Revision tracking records
=== Section Start ===
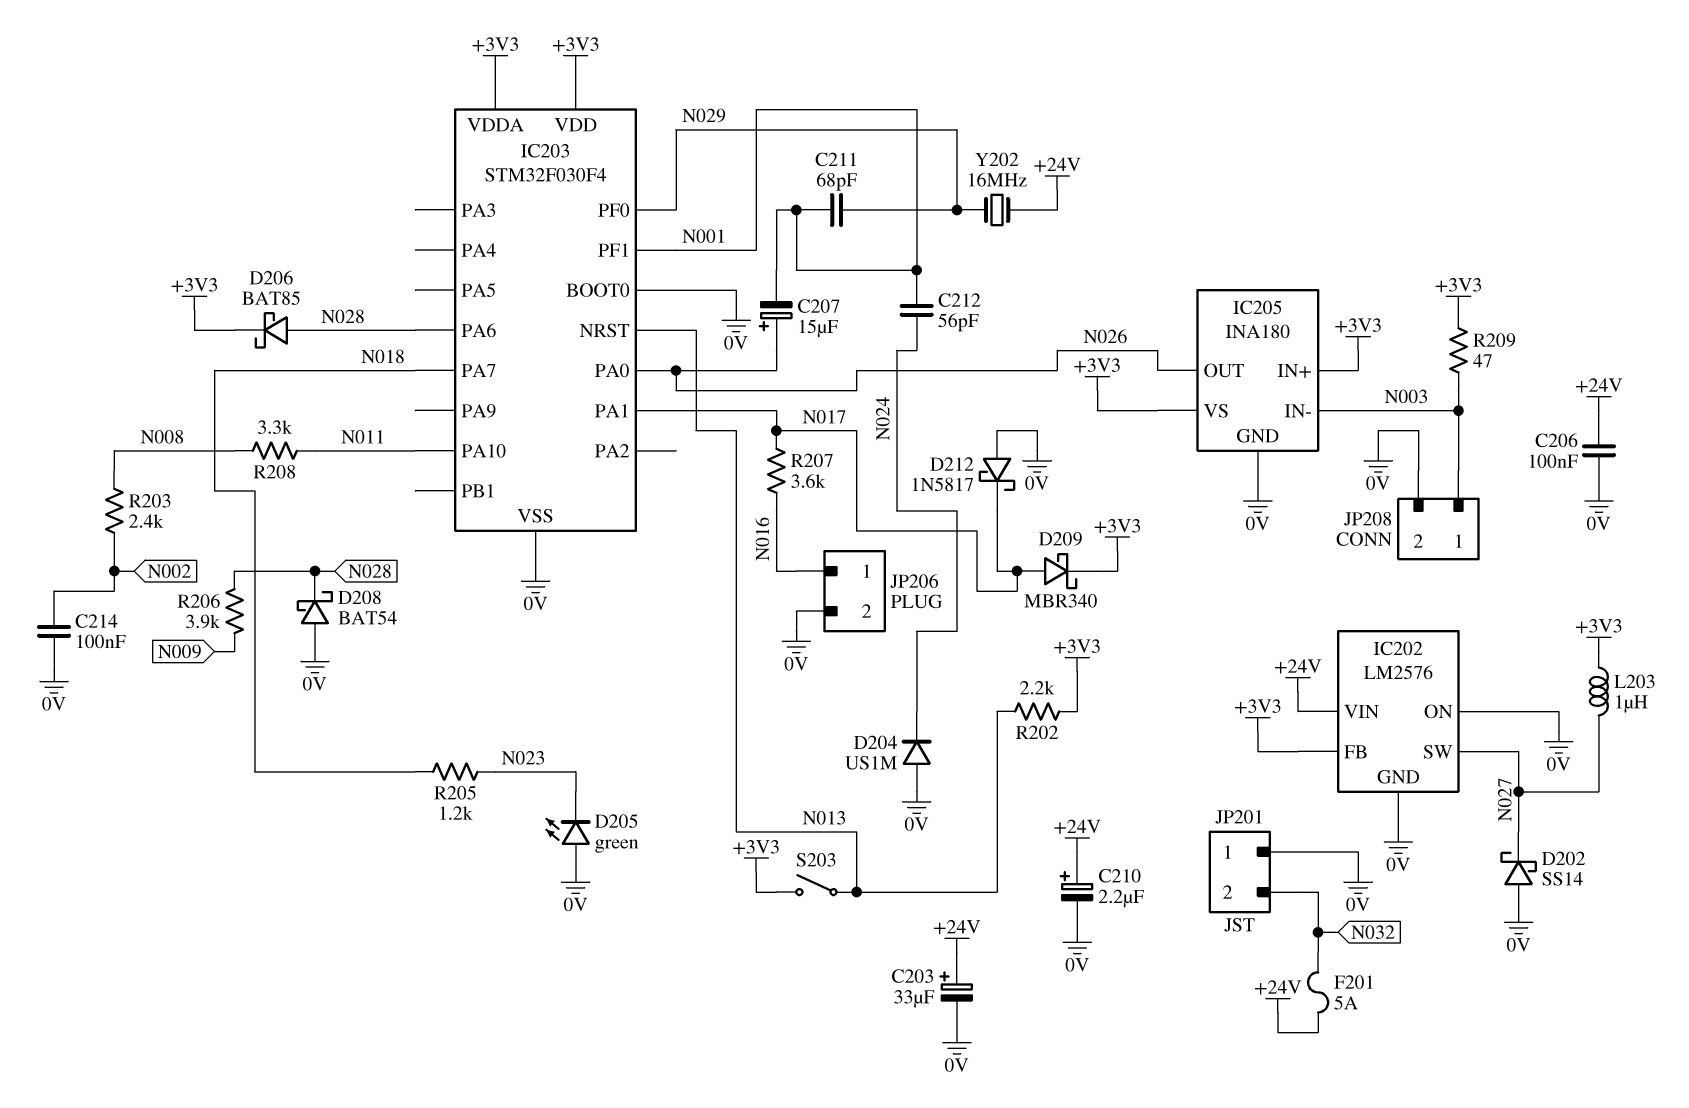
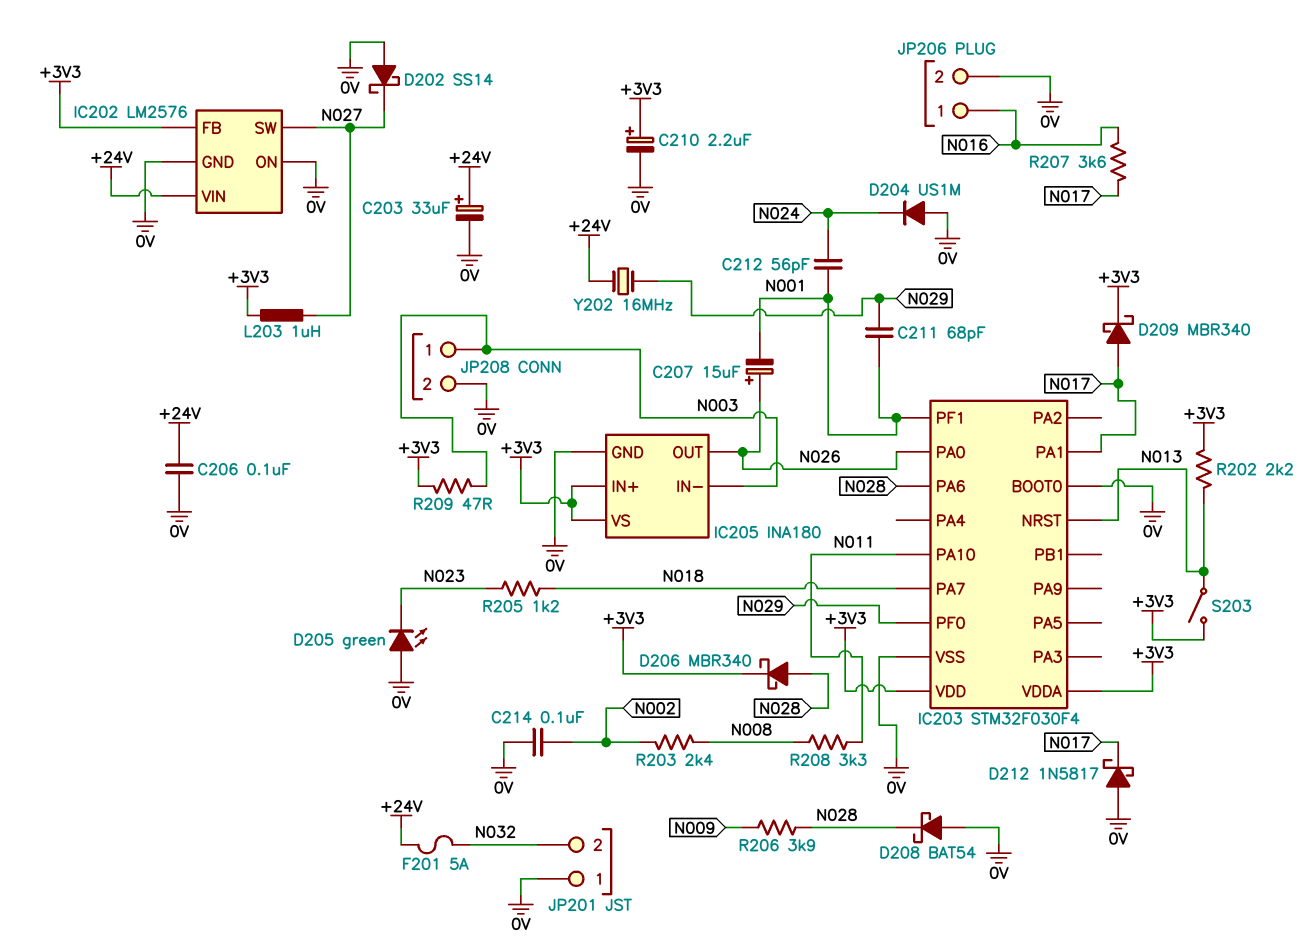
C210: 2.2uF (plus +24V, minus 0V) -> 2.2uF (plus +3V3, minus 0V)
D206: schottky BAT85 (A N028, K +3V3) -> schottky MBR340 (A N028, K +3V3)

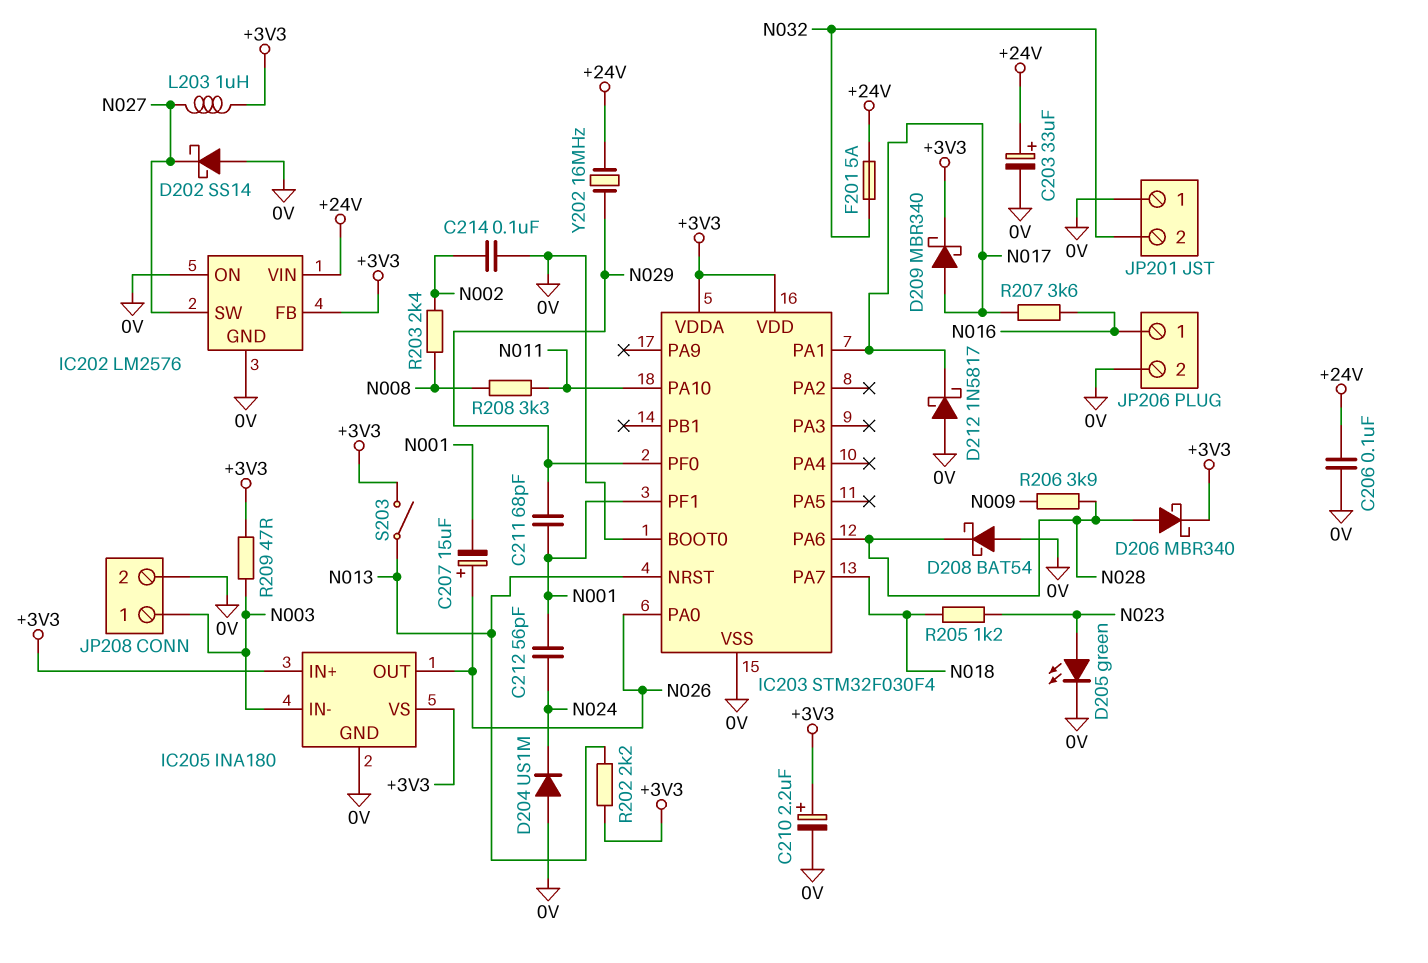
D205: LED green (A 0V, K N023) -> LED green (A N023, K 0V)

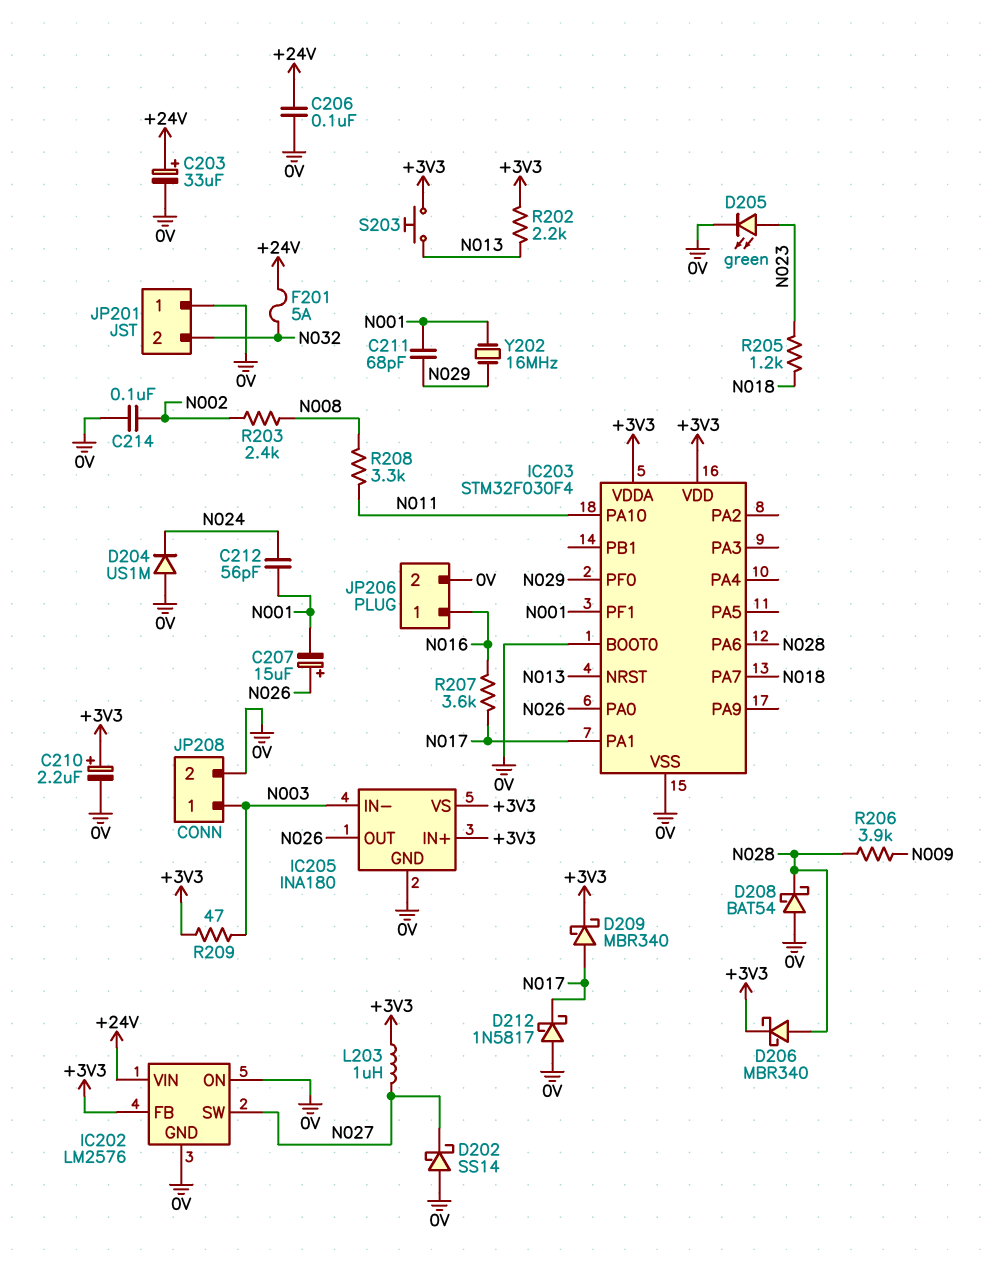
S203: switch (+3V3, N013) -> button (+3V3, N013)
Y202: 16MHz (+24V, N029) -> 16MHz (N001, N029)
=== Section End ===
> [Task item]
Restate each entry verbatim and skip every image.

> [Answer space]
C210: 2.2uF (plus +24V, minus 0V) -> 2.2uF (plus +3V3, minus 0V)
D206: schottky BAT85 (A N028, K +3V3) -> schottky MBR340 (A N028, K +3V3)

D205: LED green (A 0V, K N023) -> LED green (A N023, K 0V)

S203: switch (+3V3, N013) -> button (+3V3, N013)
Y202: 16MHz (+24V, N029) -> 16MHz (N001, N029)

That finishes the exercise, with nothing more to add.